### [EXERCISE REQUIREMENTS]
Output every entry exactly as given.

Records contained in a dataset
------------------------------------------------------------------------

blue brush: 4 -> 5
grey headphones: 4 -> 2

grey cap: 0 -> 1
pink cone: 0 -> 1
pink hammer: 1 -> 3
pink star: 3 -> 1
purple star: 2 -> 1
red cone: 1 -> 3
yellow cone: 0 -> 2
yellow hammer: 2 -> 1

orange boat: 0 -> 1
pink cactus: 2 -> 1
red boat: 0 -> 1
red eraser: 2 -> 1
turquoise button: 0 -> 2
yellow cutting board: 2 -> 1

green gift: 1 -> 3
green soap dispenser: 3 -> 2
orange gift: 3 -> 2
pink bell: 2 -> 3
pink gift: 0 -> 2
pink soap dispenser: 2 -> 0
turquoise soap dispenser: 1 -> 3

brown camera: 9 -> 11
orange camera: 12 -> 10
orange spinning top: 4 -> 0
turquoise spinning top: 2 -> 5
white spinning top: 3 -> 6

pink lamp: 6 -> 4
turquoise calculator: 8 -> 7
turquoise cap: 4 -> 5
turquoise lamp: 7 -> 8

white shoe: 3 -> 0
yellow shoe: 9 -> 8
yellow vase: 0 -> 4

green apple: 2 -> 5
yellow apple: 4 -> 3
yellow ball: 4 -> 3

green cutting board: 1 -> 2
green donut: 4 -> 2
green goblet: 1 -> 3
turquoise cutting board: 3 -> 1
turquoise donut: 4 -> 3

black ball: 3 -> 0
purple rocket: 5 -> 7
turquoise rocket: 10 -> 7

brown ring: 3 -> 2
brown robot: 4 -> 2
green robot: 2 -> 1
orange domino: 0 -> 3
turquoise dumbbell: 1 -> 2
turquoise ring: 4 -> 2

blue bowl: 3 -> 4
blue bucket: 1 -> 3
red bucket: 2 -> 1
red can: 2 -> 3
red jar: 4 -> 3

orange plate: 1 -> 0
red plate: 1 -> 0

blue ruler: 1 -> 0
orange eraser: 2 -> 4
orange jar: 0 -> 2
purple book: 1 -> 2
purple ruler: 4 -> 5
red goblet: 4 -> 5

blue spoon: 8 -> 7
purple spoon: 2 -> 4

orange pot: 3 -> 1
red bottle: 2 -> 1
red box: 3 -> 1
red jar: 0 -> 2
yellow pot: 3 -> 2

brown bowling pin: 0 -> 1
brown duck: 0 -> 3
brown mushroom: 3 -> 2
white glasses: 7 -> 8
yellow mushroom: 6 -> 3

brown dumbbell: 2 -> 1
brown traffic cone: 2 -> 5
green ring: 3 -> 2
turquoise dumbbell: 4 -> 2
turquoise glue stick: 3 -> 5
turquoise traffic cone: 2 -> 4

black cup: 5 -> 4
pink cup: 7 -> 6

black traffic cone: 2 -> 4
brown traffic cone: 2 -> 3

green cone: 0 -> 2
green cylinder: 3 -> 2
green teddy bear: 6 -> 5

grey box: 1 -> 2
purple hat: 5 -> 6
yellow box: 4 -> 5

------------------------------------------------------------------------

### [OUTPUT FOR THIS TASK]
blue brush: 4 -> 5
grey headphones: 4 -> 2

grey cap: 0 -> 1
pink cone: 0 -> 1
pink hammer: 1 -> 3
pink star: 3 -> 1
purple star: 2 -> 1
red cone: 1 -> 3
yellow cone: 0 -> 2
yellow hammer: 2 -> 1

orange boat: 0 -> 1
pink cactus: 2 -> 1
red boat: 0 -> 1
red eraser: 2 -> 1
turquoise button: 0 -> 2
yellow cutting board: 2 -> 1

green gift: 1 -> 3
green soap dispenser: 3 -> 2
orange gift: 3 -> 2
pink bell: 2 -> 3
pink gift: 0 -> 2
pink soap dispenser: 2 -> 0
turquoise soap dispenser: 1 -> 3

brown camera: 9 -> 11
orange camera: 12 -> 10
orange spinning top: 4 -> 0
turquoise spinning top: 2 -> 5
white spinning top: 3 -> 6

pink lamp: 6 -> 4
turquoise calculator: 8 -> 7
turquoise cap: 4 -> 5
turquoise lamp: 7 -> 8

white shoe: 3 -> 0
yellow shoe: 9 -> 8
yellow vase: 0 -> 4

green apple: 2 -> 5
yellow apple: 4 -> 3
yellow ball: 4 -> 3

green cutting board: 1 -> 2
green donut: 4 -> 2
green goblet: 1 -> 3
turquoise cutting board: 3 -> 1
turquoise donut: 4 -> 3

black ball: 3 -> 0
purple rocket: 5 -> 7
turquoise rocket: 10 -> 7

brown ring: 3 -> 2
brown robot: 4 -> 2
green robot: 2 -> 1
orange domino: 0 -> 3
turquoise dumbbell: 1 -> 2
turquoise ring: 4 -> 2

blue bowl: 3 -> 4
blue bucket: 1 -> 3
red bucket: 2 -> 1
red can: 2 -> 3
red jar: 4 -> 3

orange plate: 1 -> 0
red plate: 1 -> 0

blue ruler: 1 -> 0
orange eraser: 2 -> 4
orange jar: 0 -> 2
purple book: 1 -> 2
purple ruler: 4 -> 5
red goblet: 4 -> 5

blue spoon: 8 -> 7
purple spoon: 2 -> 4

orange pot: 3 -> 1
red bottle: 2 -> 1
red box: 3 -> 1
red jar: 0 -> 2
yellow pot: 3 -> 2

brown bowling pin: 0 -> 1
brown duck: 0 -> 3
brown mushroom: 3 -> 2
white glasses: 7 -> 8
yellow mushroom: 6 -> 3

brown dumbbell: 2 -> 1
brown traffic cone: 2 -> 5
green ring: 3 -> 2
turquoise dumbbell: 4 -> 2
turquoise glue stick: 3 -> 5
turquoise traffic cone: 2 -> 4

black cup: 5 -> 4
pink cup: 7 -> 6

black traffic cone: 2 -> 4
brown traffic cone: 2 -> 3

green cone: 0 -> 2
green cylinder: 3 -> 2
green teddy bear: 6 -> 5

grey box: 1 -> 2
purple hat: 5 -> 6
yellow box: 4 -> 5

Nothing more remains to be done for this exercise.